In the material below, the lines between the one holding "green circle: moved 12 px left, 2 px down" and the one holding "red line: rotated 36 degrees clockwise", inclusive, are to be set down word for word. Pictures stay out.

───── Data to process ─────

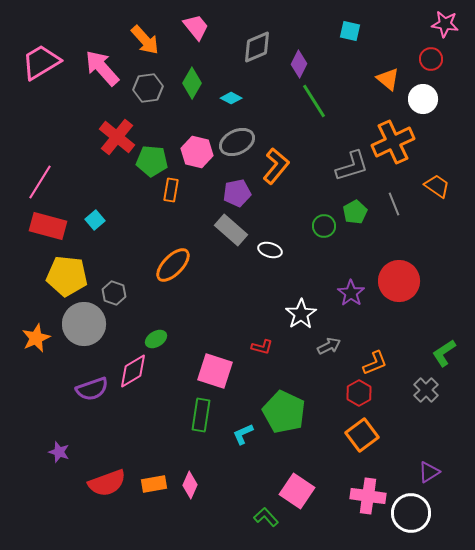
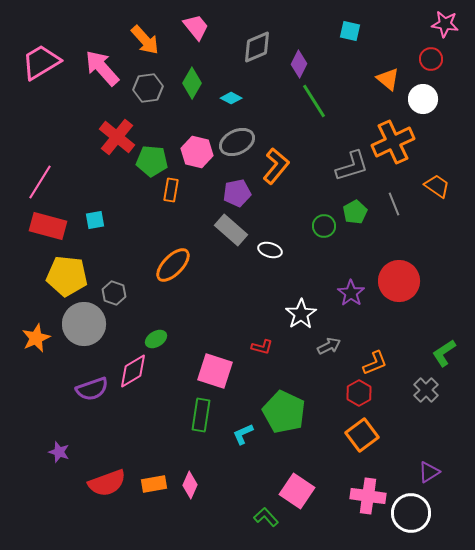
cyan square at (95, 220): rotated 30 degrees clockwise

─────
───── Data to process ─────

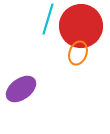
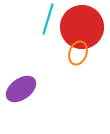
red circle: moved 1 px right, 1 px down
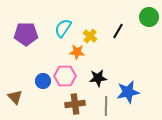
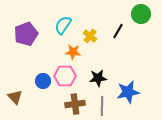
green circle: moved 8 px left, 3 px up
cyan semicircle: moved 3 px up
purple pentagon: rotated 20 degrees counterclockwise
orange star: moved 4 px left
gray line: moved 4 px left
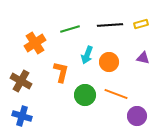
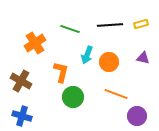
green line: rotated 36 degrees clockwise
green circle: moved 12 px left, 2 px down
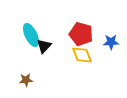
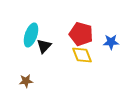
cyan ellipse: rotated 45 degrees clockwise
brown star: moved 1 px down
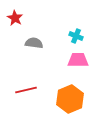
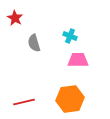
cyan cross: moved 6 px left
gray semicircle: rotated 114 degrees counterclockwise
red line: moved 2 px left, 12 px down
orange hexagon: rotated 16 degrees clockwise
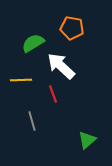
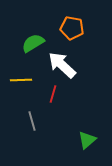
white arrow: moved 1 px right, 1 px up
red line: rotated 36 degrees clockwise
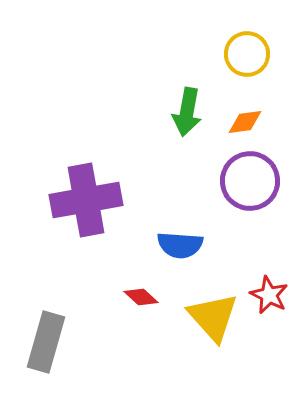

─────

:: Answer space ::
green circle: moved 12 px left, 2 px down
cyan ellipse: rotated 45 degrees clockwise
brown star: moved 1 px down
cyan cross: moved 6 px left
gray semicircle: rotated 114 degrees counterclockwise
red line: moved 2 px left, 12 px down
orange hexagon: rotated 16 degrees clockwise
white arrow: moved 1 px right, 1 px up
red line: rotated 36 degrees clockwise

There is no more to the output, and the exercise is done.